After finding the line that includes "MIC pin OUT: A0 -> A1" in the records below, transcribe it and each line after it through the last, exactly, and add nothing.
─── Dataset extract ───
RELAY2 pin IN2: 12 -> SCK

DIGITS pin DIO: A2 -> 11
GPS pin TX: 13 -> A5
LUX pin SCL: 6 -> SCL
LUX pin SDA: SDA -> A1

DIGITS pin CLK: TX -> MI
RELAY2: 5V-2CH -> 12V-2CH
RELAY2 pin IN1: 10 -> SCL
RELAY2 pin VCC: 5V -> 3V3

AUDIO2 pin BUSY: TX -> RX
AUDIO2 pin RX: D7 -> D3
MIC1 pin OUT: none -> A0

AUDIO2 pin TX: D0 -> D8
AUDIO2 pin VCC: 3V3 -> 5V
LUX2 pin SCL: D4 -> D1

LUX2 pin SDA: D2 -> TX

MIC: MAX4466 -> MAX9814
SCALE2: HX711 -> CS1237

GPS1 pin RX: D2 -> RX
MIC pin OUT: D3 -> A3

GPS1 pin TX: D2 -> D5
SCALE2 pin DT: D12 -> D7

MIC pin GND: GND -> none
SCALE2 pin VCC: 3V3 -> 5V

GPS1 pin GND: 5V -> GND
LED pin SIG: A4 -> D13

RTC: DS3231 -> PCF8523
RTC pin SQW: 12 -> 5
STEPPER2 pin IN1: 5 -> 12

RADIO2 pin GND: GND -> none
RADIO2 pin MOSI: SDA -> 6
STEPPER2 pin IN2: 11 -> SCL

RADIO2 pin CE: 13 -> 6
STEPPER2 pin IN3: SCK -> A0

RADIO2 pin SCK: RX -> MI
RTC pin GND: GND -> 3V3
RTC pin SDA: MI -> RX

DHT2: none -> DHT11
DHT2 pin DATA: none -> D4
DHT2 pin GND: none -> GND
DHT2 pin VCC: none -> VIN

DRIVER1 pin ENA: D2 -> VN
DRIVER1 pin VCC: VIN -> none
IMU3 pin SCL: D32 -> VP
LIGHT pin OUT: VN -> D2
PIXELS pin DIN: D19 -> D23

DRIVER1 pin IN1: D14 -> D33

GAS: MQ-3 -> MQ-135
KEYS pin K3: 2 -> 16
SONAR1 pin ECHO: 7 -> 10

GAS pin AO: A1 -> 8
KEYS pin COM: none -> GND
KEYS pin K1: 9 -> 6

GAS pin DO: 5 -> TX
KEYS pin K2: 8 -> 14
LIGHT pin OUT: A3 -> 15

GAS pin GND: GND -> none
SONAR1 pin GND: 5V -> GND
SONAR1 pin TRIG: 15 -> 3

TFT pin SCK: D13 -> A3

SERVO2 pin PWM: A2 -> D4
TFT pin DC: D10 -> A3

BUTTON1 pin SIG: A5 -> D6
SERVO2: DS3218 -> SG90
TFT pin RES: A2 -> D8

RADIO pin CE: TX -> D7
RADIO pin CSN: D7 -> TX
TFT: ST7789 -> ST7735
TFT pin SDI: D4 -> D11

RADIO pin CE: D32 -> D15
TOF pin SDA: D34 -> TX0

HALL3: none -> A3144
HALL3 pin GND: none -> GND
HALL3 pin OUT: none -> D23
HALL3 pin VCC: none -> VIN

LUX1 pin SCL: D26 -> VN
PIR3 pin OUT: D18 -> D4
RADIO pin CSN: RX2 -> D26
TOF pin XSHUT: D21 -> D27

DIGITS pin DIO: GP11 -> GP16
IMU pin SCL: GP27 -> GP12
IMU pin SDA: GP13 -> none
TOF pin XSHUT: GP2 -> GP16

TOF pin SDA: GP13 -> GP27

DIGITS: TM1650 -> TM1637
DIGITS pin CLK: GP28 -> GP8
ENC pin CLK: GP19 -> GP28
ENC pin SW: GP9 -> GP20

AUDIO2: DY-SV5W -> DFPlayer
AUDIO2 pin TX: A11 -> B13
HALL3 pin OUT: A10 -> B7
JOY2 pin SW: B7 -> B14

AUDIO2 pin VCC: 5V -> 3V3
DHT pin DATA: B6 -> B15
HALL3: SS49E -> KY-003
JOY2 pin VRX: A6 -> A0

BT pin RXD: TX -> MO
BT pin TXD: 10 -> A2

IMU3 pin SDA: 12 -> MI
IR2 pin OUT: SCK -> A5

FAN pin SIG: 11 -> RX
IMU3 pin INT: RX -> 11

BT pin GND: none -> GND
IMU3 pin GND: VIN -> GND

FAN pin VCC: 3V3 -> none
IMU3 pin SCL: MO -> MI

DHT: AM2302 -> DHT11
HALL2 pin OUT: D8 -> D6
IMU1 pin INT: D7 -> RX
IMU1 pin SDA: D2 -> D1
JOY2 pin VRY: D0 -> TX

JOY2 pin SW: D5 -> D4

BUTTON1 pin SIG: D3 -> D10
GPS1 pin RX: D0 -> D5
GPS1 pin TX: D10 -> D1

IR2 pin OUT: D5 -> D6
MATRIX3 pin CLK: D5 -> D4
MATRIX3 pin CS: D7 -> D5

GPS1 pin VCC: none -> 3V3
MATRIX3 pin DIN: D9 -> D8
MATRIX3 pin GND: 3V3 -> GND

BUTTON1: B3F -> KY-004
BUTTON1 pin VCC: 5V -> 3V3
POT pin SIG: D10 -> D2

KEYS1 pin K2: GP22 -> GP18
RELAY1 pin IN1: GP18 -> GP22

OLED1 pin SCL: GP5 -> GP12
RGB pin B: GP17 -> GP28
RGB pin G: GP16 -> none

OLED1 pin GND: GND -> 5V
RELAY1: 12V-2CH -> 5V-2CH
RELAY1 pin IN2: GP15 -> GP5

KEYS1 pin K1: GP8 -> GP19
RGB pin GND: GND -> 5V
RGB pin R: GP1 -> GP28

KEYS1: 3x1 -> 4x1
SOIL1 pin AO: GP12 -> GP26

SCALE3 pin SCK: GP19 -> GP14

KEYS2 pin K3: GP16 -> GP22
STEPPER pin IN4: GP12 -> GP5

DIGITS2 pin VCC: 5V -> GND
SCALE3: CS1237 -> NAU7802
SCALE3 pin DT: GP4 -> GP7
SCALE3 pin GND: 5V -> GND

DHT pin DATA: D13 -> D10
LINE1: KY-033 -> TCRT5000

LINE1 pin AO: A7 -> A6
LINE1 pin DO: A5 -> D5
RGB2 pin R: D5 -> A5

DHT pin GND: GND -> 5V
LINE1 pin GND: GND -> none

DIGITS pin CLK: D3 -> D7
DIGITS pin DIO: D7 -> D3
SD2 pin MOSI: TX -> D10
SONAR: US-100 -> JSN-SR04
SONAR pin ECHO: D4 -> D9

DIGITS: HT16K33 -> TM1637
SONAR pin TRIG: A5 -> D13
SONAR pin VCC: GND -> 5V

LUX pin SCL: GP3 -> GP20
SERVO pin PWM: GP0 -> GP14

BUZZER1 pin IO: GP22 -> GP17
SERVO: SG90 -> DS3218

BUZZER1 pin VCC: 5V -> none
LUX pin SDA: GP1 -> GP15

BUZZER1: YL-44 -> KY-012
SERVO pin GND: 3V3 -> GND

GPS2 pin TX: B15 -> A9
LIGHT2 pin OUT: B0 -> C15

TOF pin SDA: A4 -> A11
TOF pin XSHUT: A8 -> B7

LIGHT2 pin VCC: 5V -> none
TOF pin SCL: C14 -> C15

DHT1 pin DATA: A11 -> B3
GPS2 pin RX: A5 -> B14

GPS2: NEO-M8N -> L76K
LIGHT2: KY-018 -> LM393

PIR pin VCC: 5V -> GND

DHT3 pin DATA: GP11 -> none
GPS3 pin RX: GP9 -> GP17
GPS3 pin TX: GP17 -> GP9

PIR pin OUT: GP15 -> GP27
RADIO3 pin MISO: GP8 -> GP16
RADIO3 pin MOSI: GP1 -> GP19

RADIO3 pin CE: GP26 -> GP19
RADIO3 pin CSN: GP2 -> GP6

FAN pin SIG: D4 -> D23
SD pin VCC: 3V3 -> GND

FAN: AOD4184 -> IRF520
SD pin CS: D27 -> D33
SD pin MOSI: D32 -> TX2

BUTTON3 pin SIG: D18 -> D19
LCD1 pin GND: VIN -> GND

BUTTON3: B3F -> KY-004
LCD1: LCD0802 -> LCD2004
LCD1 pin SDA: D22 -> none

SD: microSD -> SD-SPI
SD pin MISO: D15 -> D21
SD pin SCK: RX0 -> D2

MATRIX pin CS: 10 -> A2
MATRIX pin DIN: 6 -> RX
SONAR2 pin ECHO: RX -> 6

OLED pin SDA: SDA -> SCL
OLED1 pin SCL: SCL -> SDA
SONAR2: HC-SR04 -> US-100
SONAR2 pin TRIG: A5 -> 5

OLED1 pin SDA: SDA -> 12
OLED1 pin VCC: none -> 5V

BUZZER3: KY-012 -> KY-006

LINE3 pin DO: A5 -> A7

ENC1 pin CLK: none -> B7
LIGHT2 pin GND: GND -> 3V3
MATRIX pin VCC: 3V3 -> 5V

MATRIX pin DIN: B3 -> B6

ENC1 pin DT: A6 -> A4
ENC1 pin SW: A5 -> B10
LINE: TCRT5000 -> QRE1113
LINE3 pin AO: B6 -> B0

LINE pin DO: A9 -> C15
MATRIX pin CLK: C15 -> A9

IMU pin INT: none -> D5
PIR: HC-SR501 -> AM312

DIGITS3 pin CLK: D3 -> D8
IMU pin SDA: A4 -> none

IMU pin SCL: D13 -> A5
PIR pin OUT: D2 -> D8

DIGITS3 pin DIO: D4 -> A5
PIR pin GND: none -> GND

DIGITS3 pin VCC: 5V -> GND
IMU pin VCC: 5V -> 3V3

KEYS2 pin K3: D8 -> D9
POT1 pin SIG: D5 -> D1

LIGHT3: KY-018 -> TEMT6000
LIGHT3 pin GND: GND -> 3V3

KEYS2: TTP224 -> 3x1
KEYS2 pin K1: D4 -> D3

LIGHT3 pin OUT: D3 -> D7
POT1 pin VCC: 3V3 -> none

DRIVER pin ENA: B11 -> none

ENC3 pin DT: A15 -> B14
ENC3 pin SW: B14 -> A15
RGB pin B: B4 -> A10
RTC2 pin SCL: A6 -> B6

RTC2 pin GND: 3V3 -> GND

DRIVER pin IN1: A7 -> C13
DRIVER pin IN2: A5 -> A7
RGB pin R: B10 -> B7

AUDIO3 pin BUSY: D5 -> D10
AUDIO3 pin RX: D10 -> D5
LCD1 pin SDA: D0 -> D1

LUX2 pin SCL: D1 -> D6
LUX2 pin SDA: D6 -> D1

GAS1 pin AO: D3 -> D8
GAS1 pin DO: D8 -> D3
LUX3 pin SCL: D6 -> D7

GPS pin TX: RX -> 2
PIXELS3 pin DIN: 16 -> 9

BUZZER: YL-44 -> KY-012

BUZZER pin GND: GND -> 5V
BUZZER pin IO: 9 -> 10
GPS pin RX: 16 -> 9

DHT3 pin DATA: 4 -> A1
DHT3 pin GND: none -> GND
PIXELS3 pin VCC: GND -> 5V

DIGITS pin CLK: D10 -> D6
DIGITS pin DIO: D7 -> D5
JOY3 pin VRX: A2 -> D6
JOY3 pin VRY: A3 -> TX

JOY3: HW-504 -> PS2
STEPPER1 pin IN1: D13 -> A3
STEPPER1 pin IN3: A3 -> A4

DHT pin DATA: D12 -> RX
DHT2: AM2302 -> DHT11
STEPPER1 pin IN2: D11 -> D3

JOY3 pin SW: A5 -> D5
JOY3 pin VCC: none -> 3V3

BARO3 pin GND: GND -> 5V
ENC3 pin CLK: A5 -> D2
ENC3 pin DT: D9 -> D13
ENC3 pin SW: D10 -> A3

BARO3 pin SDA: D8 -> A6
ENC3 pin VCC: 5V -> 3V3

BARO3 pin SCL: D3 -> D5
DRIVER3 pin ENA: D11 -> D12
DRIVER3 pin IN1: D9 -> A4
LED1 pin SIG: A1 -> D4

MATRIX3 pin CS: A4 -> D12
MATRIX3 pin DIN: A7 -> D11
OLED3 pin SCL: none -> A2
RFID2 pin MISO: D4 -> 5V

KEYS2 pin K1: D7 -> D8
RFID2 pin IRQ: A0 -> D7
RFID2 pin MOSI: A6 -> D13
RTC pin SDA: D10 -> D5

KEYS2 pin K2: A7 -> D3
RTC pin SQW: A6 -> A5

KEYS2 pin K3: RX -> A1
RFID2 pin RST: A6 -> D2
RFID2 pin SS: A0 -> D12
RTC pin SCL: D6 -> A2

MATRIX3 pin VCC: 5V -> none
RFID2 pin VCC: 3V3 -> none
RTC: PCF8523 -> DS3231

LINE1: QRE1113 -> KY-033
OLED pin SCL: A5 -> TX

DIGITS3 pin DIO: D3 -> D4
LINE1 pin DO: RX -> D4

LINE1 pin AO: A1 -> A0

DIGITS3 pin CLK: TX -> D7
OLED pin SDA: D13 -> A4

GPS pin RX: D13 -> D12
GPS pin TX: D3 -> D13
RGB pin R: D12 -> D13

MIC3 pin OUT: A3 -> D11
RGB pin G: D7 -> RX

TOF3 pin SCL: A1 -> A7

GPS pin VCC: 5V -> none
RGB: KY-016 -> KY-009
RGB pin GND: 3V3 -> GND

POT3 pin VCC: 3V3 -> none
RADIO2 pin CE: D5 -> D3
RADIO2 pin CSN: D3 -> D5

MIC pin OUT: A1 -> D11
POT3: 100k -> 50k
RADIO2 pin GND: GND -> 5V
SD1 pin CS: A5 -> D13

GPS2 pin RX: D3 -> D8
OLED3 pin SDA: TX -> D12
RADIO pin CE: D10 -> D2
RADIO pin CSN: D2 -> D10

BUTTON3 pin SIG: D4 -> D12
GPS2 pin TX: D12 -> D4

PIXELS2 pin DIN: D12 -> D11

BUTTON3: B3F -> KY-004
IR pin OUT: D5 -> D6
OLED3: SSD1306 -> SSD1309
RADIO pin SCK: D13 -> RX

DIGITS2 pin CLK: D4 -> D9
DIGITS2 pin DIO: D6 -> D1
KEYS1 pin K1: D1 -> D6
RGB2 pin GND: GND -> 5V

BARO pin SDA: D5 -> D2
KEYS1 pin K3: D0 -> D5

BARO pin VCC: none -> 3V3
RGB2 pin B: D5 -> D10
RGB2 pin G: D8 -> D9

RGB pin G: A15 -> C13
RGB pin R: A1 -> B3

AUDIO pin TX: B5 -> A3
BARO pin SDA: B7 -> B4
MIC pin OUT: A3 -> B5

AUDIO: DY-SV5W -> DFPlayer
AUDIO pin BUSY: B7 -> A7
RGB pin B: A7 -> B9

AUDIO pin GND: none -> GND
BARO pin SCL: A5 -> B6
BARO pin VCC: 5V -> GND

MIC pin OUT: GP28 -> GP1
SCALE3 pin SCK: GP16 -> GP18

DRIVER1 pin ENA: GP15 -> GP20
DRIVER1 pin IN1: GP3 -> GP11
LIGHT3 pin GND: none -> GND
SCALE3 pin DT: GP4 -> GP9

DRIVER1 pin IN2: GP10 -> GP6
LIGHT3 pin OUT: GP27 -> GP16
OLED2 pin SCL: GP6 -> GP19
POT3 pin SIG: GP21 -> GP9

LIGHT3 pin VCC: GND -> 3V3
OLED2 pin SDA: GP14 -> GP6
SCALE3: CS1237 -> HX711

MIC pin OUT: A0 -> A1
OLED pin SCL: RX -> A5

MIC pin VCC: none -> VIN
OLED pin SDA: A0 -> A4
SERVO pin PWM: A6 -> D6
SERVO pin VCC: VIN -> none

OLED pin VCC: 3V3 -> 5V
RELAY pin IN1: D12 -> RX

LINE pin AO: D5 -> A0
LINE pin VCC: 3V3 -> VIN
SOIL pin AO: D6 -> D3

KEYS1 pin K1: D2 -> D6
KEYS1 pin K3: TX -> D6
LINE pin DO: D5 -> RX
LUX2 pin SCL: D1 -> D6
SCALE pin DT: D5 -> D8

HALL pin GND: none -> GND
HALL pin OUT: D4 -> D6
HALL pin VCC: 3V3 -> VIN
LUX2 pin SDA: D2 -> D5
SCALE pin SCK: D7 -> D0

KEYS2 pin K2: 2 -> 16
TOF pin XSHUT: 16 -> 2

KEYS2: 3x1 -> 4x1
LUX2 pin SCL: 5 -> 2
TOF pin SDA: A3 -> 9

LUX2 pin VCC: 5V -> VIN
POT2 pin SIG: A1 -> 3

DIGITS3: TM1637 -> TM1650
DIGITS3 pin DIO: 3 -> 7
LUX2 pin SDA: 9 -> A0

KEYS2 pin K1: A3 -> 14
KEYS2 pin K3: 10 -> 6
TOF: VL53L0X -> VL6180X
───
#### Output for this task
MIC pin OUT: A0 -> A1
OLED pin SCL: RX -> A5

MIC pin VCC: none -> VIN
OLED pin SDA: A0 -> A4
SERVO pin PWM: A6 -> D6
SERVO pin VCC: VIN -> none

OLED pin VCC: 3V3 -> 5V
RELAY pin IN1: D12 -> RX

LINE pin AO: D5 -> A0
LINE pin VCC: 3V3 -> VIN
SOIL pin AO: D6 -> D3

KEYS1 pin K1: D2 -> D6
KEYS1 pin K3: TX -> D6
LINE pin DO: D5 -> RX
LUX2 pin SCL: D1 -> D6
SCALE pin DT: D5 -> D8

HALL pin GND: none -> GND
HALL pin OUT: D4 -> D6
HALL pin VCC: 3V3 -> VIN
LUX2 pin SDA: D2 -> D5
SCALE pin SCK: D7 -> D0

KEYS2 pin K2: 2 -> 16
TOF pin XSHUT: 16 -> 2

KEYS2: 3x1 -> 4x1
LUX2 pin SCL: 5 -> 2
TOF pin SDA: A3 -> 9

LUX2 pin VCC: 5V -> VIN
POT2 pin SIG: A1 -> 3

DIGITS3: TM1637 -> TM1650
DIGITS3 pin DIO: 3 -> 7
LUX2 pin SDA: 9 -> A0

KEYS2 pin K1: A3 -> 14
KEYS2 pin K3: 10 -> 6
TOF: VL53L0X -> VL6180X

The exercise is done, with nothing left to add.